§ Exercise instructions
Beginning at the line with "green donut [178,311,283,396]", please repeat each line exactly through the end of the records below, including that first line and the last, but no pictures.

*** Opening Records supplied ***

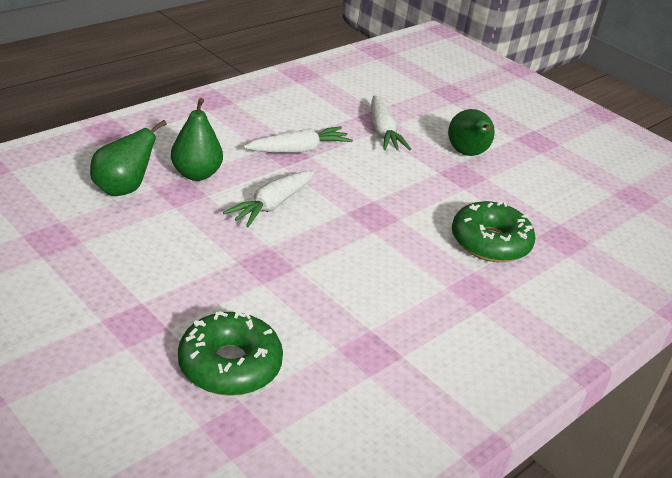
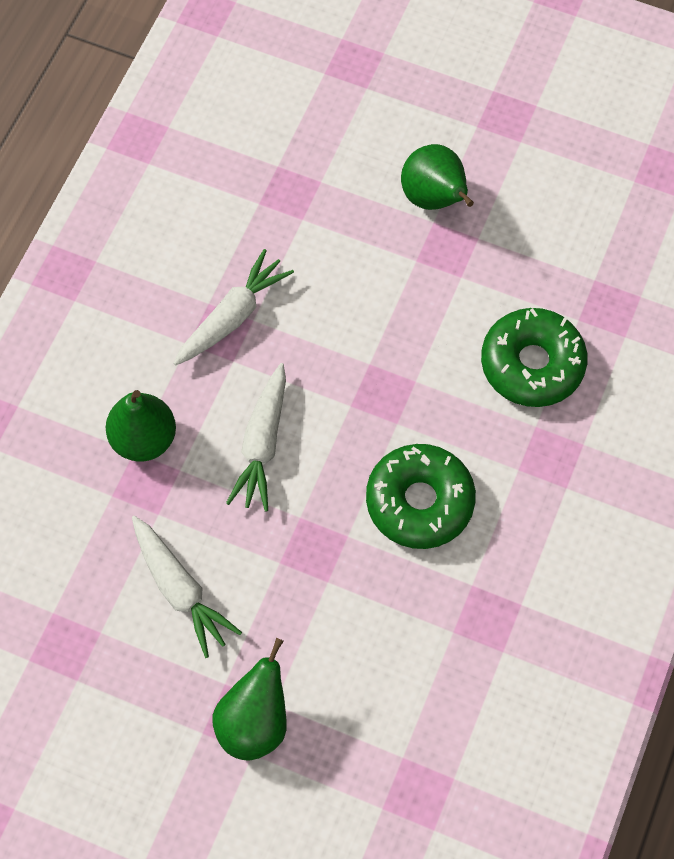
camera: 20 degrees left, 30 degrees up
green pear [90,120,167,196] -> green pear moved to [212,638,287,760]
green donut [178,311,283,396] -> green donut moved to [366,444,476,549]
white carrot [371,95,411,150] -> white carrot moved to [132,516,242,658]

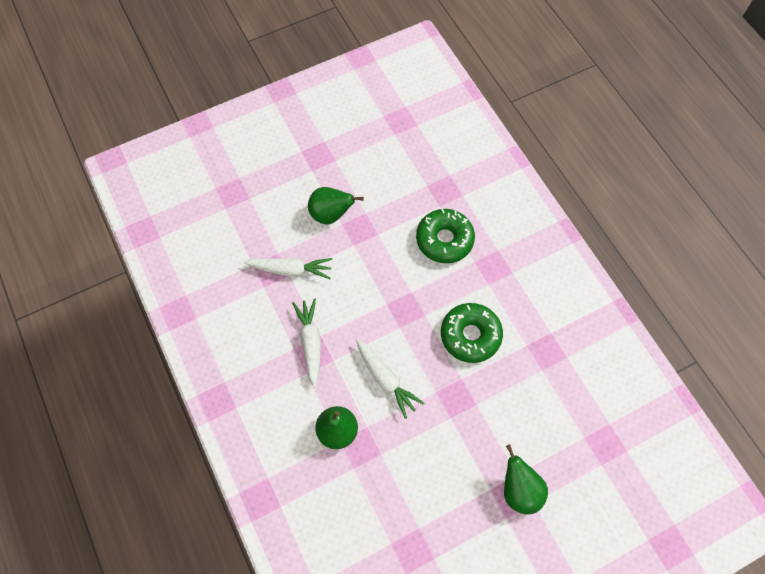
camera: 50 degrees left, 0 degrees up
white carrot [132,516,242,658] -> white carrot moved to [244,258,333,279]

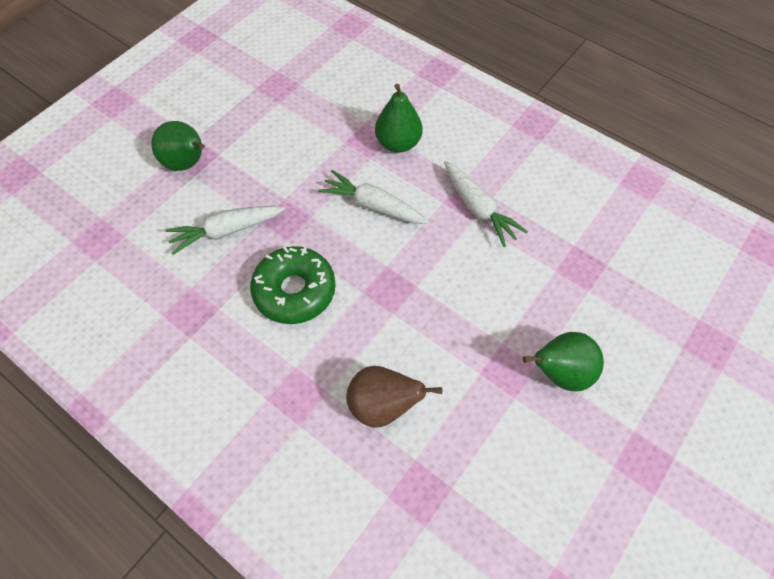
camera: 155 degrees right, 5 degrees down
white carrot [244,258,333,279] -> white carrot moved to [165,206,285,255]
green donut [416,209,475,263] -> brown pear [346,366,442,428]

*** Closing Records supplied ***

§ Answer section
green donut [178,311,283,396] -> green donut moved to [366,444,476,549]
white carrot [371,95,411,150] -> white carrot moved to [132,516,242,658]

camera: 50 degrees left, 0 degrees up
white carrot [132,516,242,658] -> white carrot moved to [244,258,333,279]

camera: 155 degrees right, 5 degrees down
white carrot [244,258,333,279] -> white carrot moved to [165,206,285,255]
green donut [416,209,475,263] -> brown pear [346,366,442,428]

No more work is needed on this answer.